WHAT IS EXPECTED = In the entries below, find each line bearing the string "yellow" and copy it.

Records from a dataset =

_____

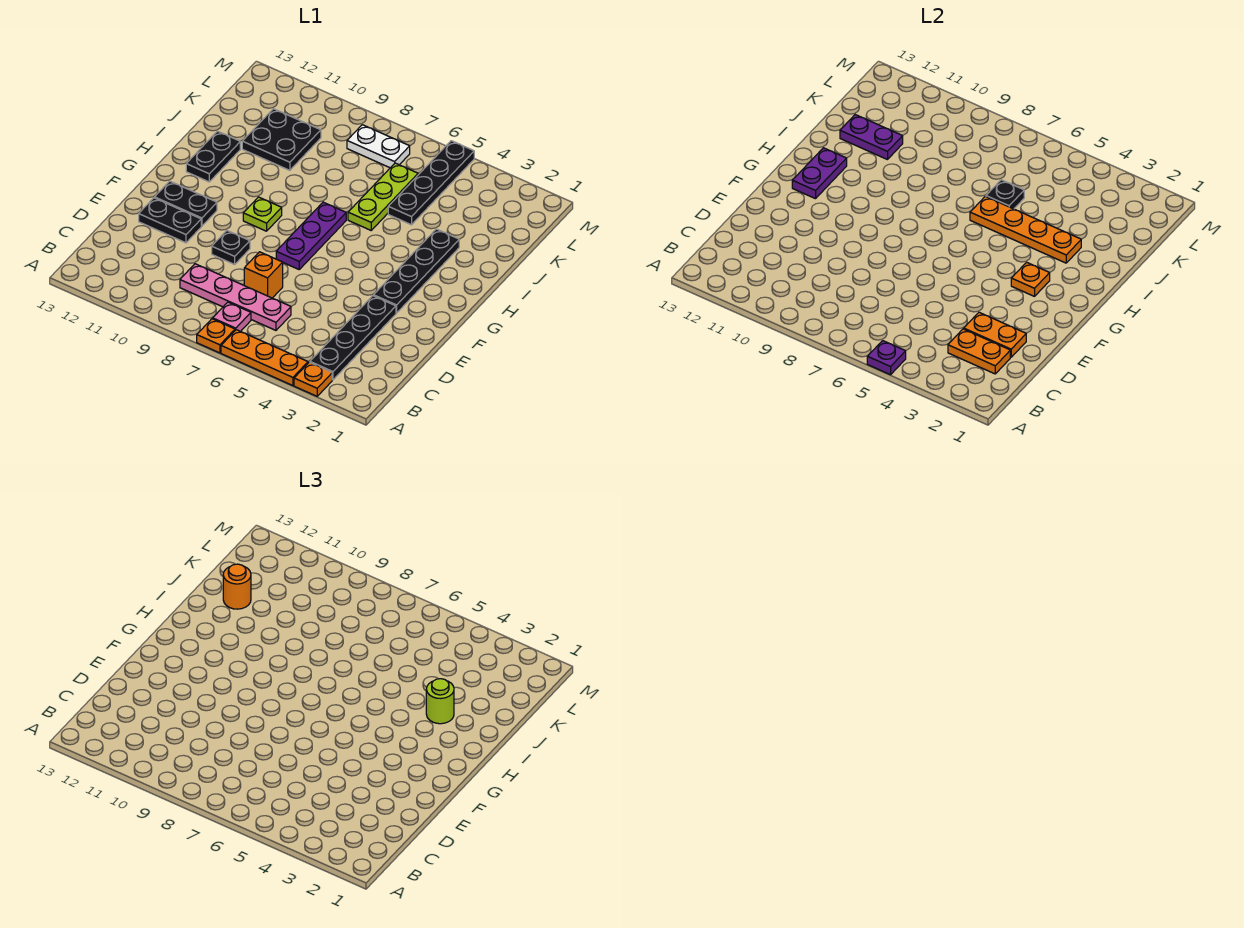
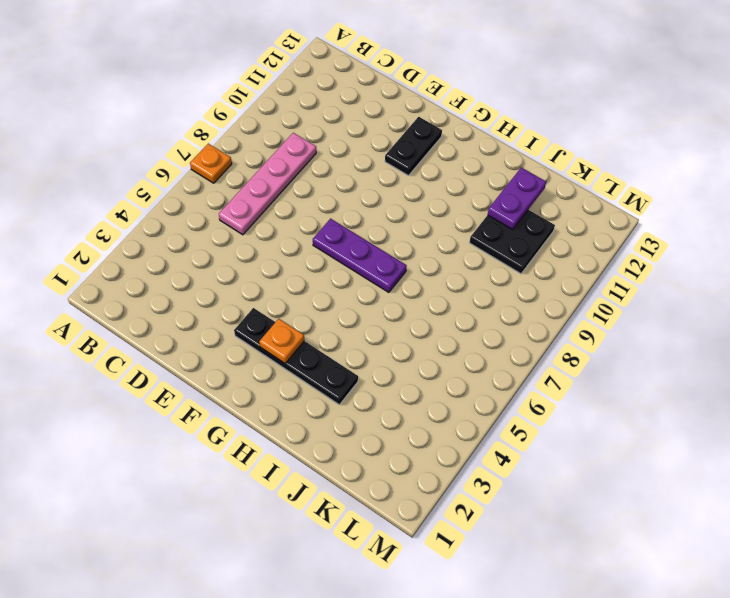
none -> orange plate A3 level 1
none -> orange plate A4:A6 level 1
none -> black plate B3:E3 level 1

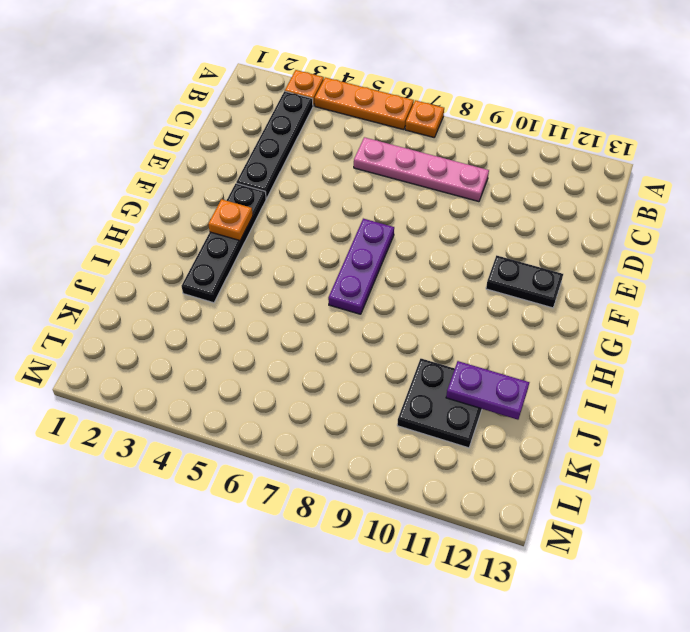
none -> pink plate B7 level 1
none -> orange brick D7 level 1
none -> black plate E9 level 1

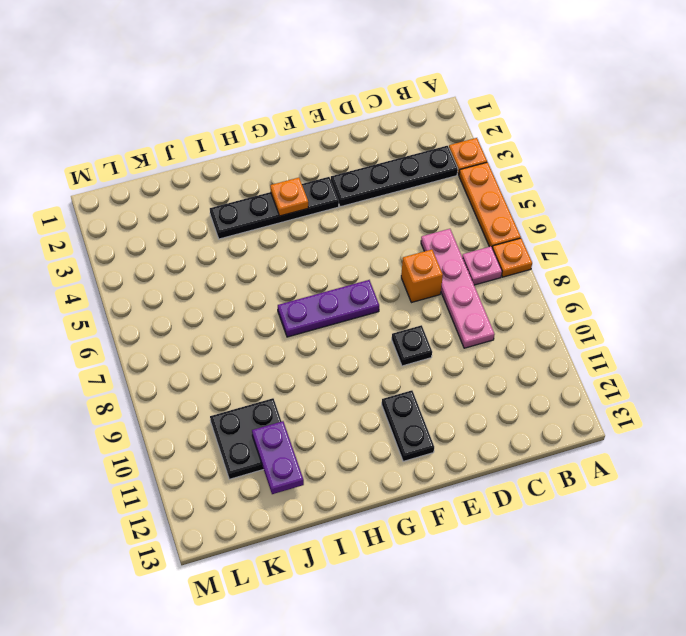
none -> black plate E11:E12 level 1
none -> lime plate G9 level 1
none -> black plate H12:I12 level 1

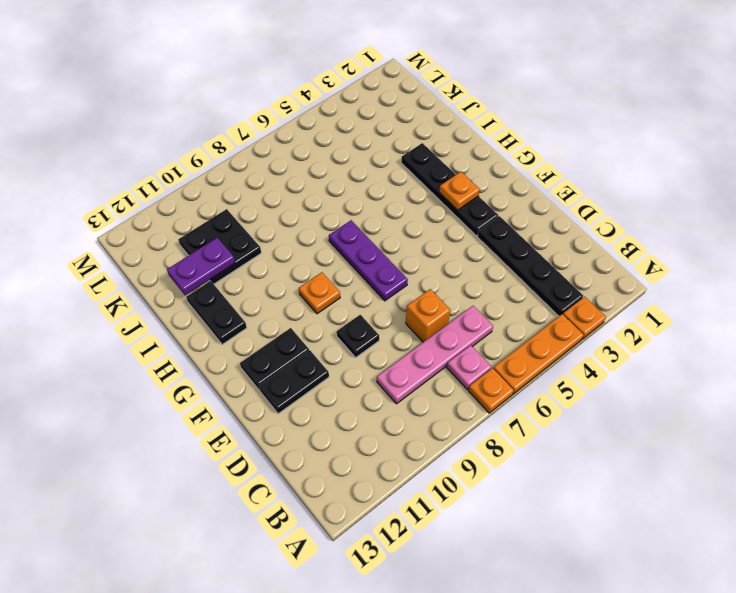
orange plate G9 level 1 -> lime plate G9 level 1
none -> lime plate I6:K6 level 1
none -> black plate J5:M5 level 1
none -> white plate L7:L8 level 1

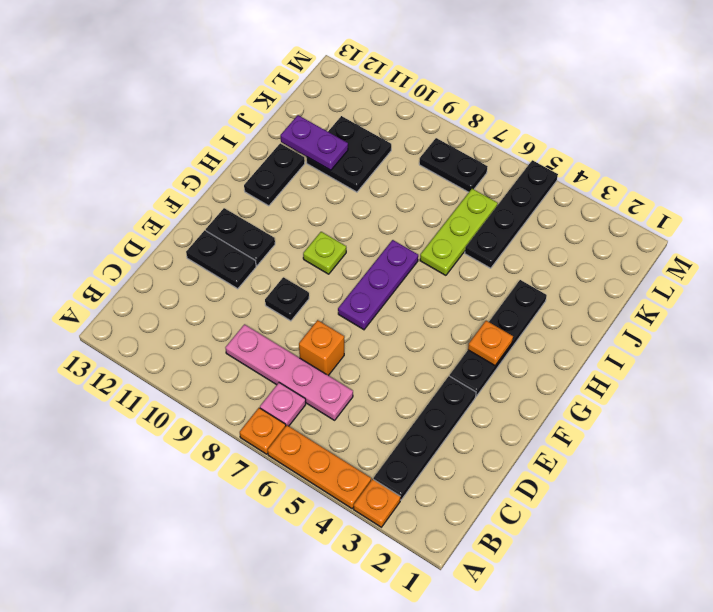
black plate L7:L8 level 1 -> white plate L7:L8 level 1
none -> purple plate A5 level 2
none -> orange plate C2:C3 level 2
none -> orange plate D2:D3 level 2

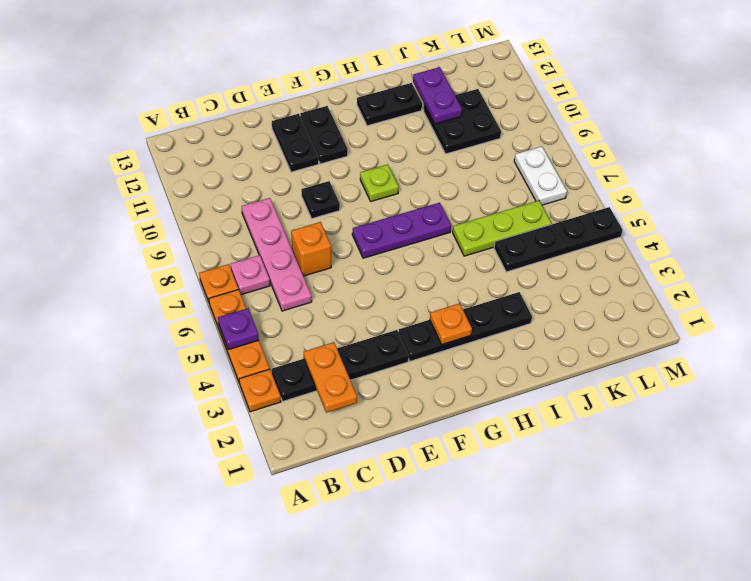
none -> orange plate D2:D3 level 2
none -> purple plate G12:H12 level 2
none -> orange plate I3:I6 level 2

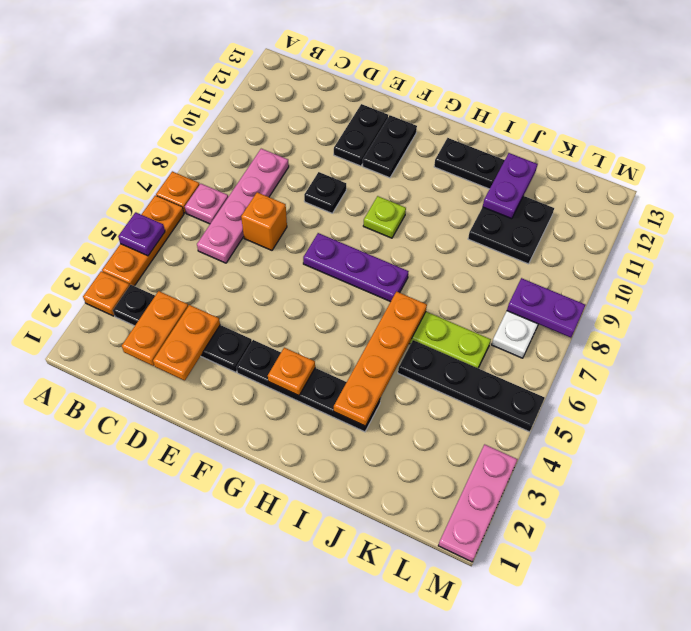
purple plate L8:M8 level 2 -> purple plate G12:H12 level 2
pink plate M1:M3 level 1 -> none
none -> black plate J6 level 2
none -> lime round brick I3 level 3
none -> orange round brick J12 level 3

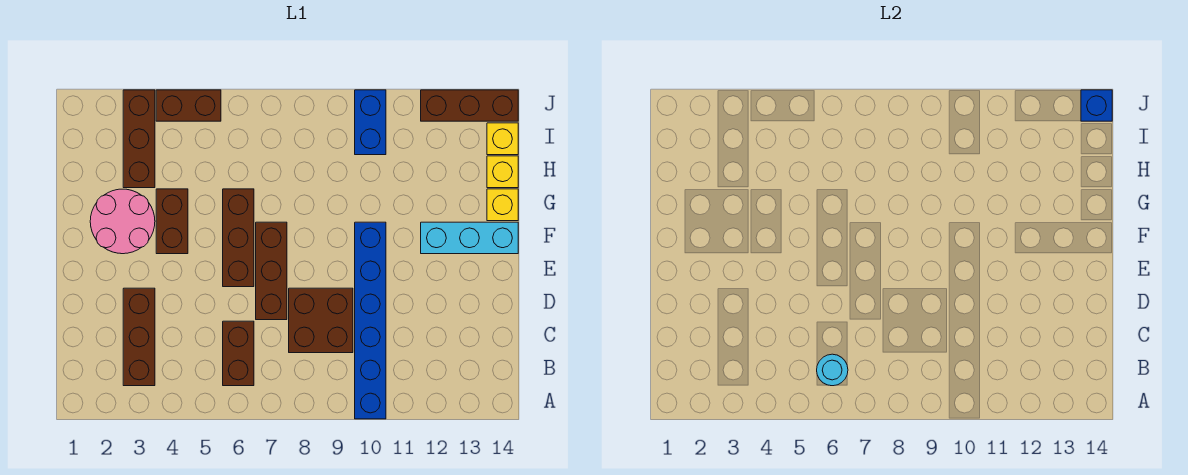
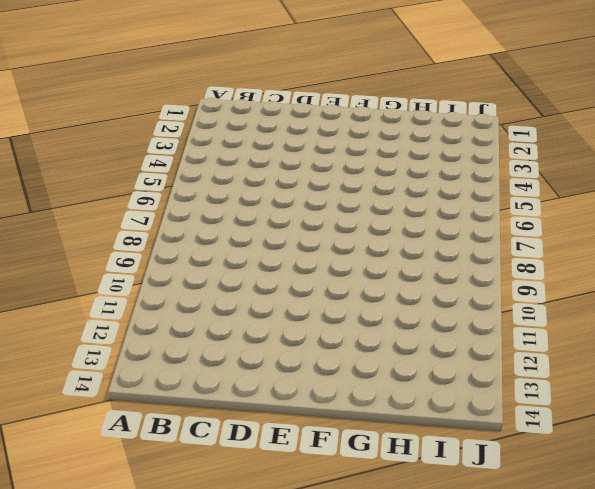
none -> blue brick A10:F10 level 1
none -> brown brick B3:D3 level 1
none -> brown brick B6:C6 level 1

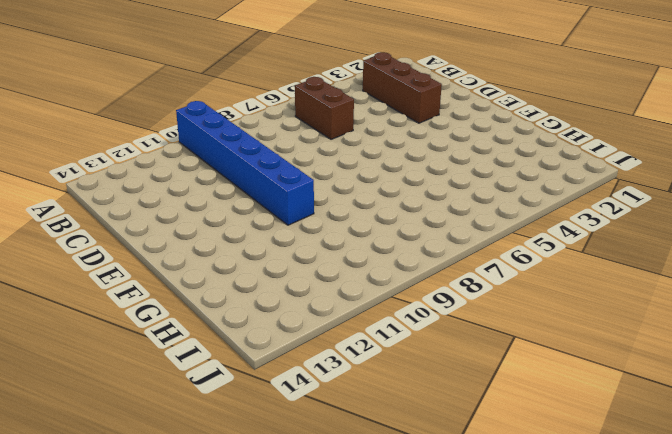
none -> brown brick C8:D9 level 1
none -> brown brick D7:F7 level 1
none -> brown brick E6:G6 level 1

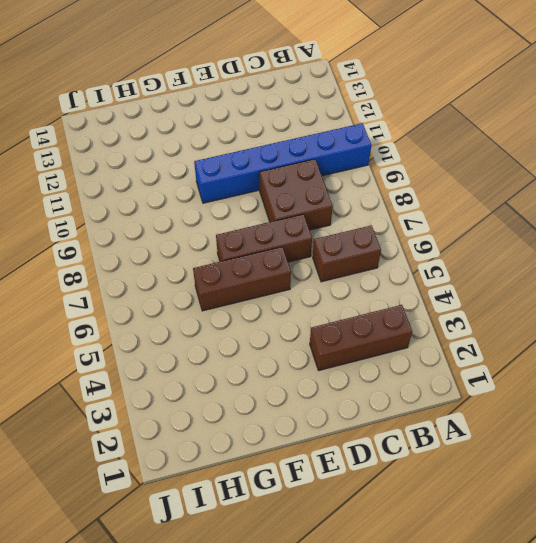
none -> pink round brick F2:G3 level 1
none -> brown brick F4:G4 level 1
none -> cyan brick F12:F14 level 1

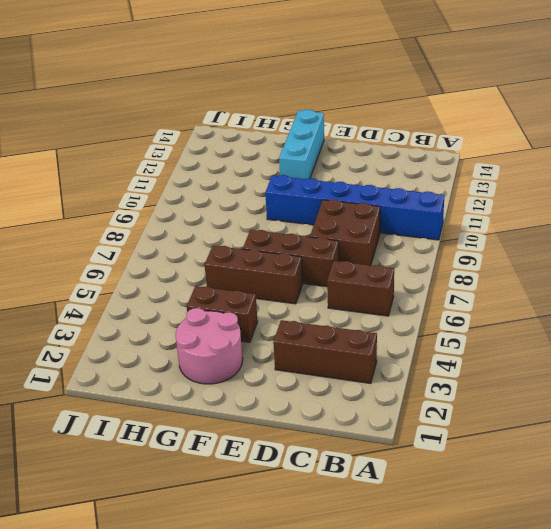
none -> yellow brick G14 level 1
none -> brown brick H3:J3 level 1
none -> yellow brick H14 level 1

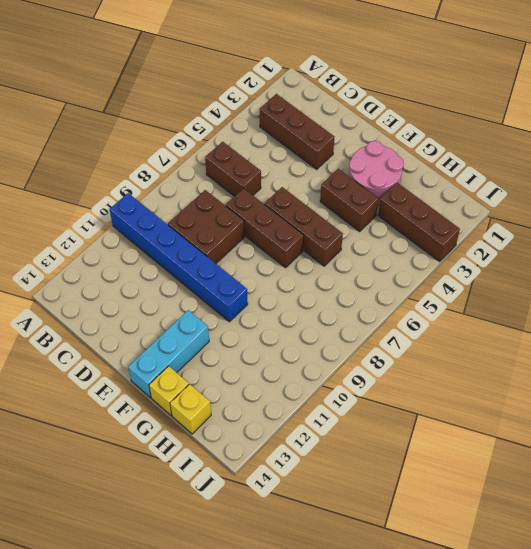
none -> blue brick I10:J10 level 1
none -> yellow brick I14 level 1
none -> brown brick J4:J5 level 1

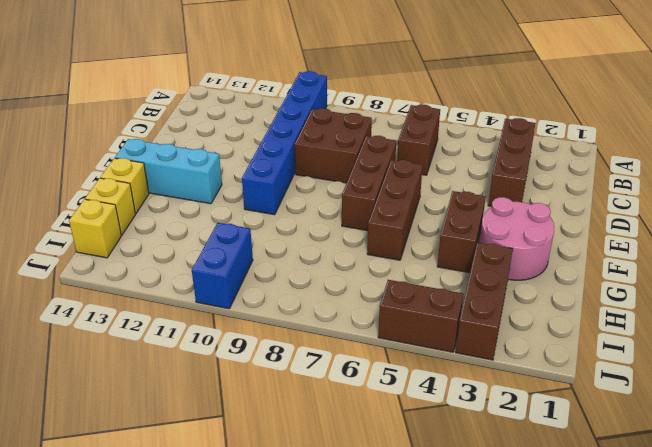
none -> brown brick J12:J14 level 1
none -> cyan round brick B6 level 2
none -> blue brick J14 level 2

_____

FINAL ANSWER =
none -> yellow brick G14 level 1
none -> yellow brick H14 level 1
none -> yellow brick I14 level 1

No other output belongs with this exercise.